WORK ITEM: Would you please copy every line from the records that contains the word "Someone"?

##### MATERIAL SHOWN #####

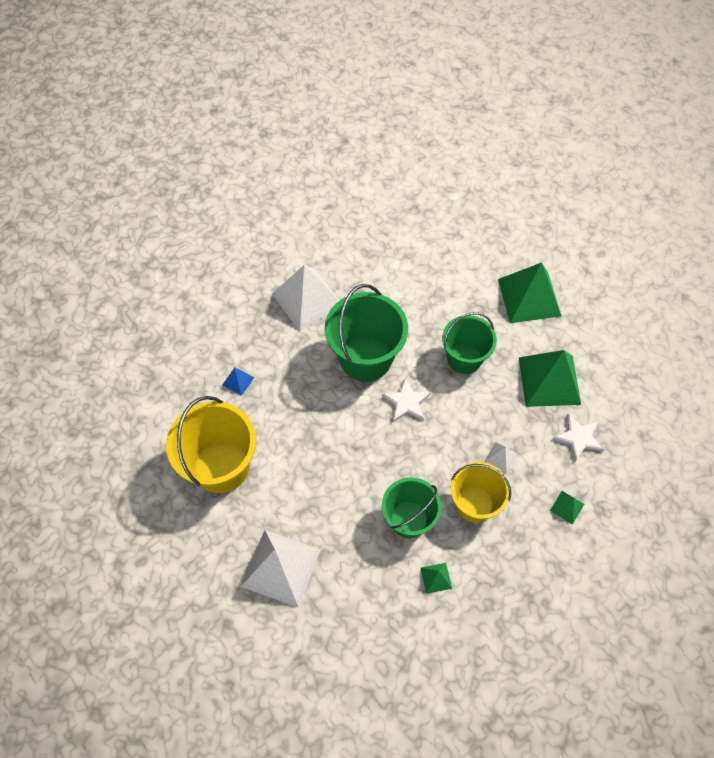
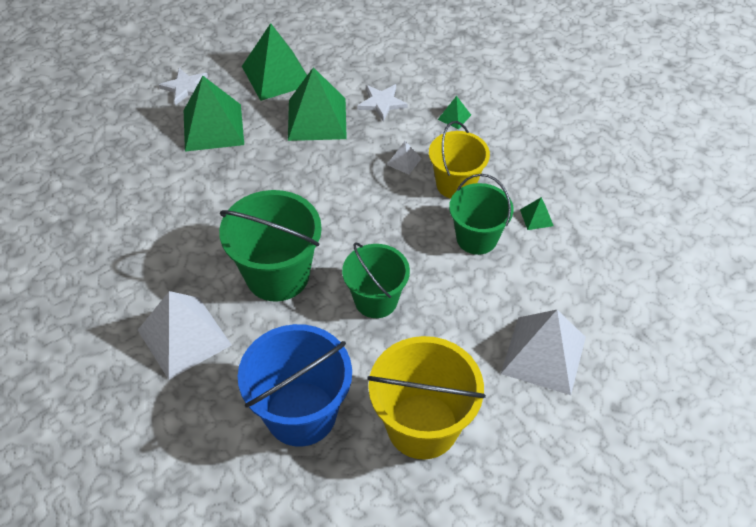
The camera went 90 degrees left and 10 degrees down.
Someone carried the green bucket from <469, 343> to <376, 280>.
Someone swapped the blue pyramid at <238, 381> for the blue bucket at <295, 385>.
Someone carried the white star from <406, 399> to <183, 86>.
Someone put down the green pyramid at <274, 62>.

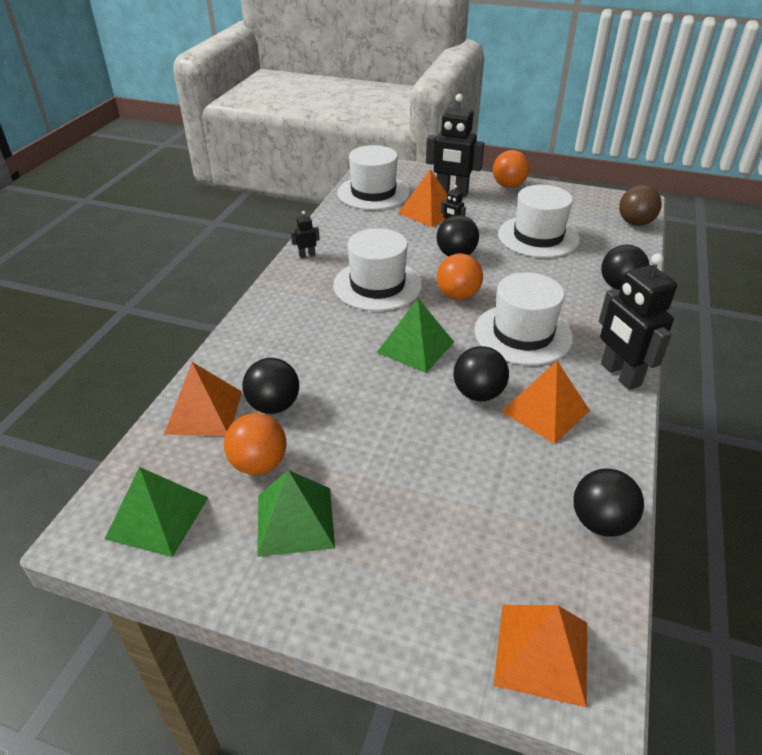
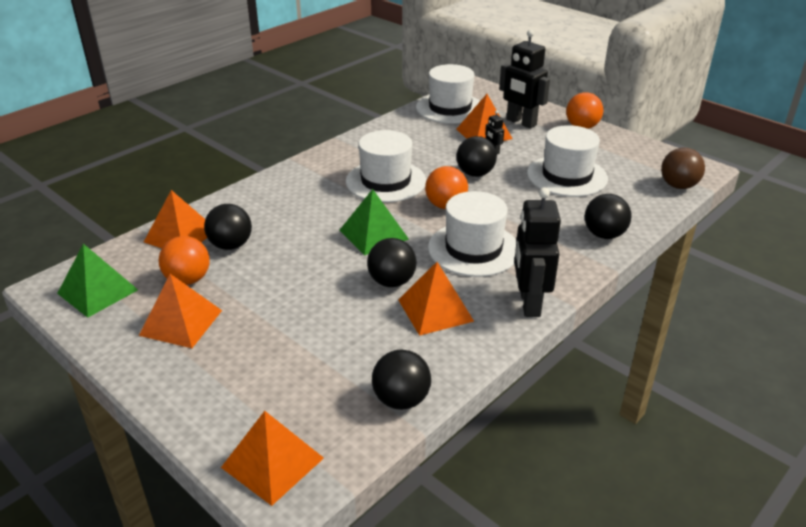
The camera went 25 degrees right and 5 degrees down.
Someone took away the black robot at <305, 234>.
Someone repainted the green pyramid at <296, 513>, which became the orange pyramid at <180, 311>.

#####

TASK RESPONSE:
Someone carried the green bucket from <469, 343> to <376, 280>.
Someone swapped the blue pyramid at <238, 381> for the blue bucket at <295, 385>.
Someone carried the white star from <406, 399> to <183, 86>.
Someone put down the green pyramid at <274, 62>.
Someone took away the black robot at <305, 234>.
Someone repainted the green pyramid at <296, 513>, which became the orange pyramid at <180, 311>.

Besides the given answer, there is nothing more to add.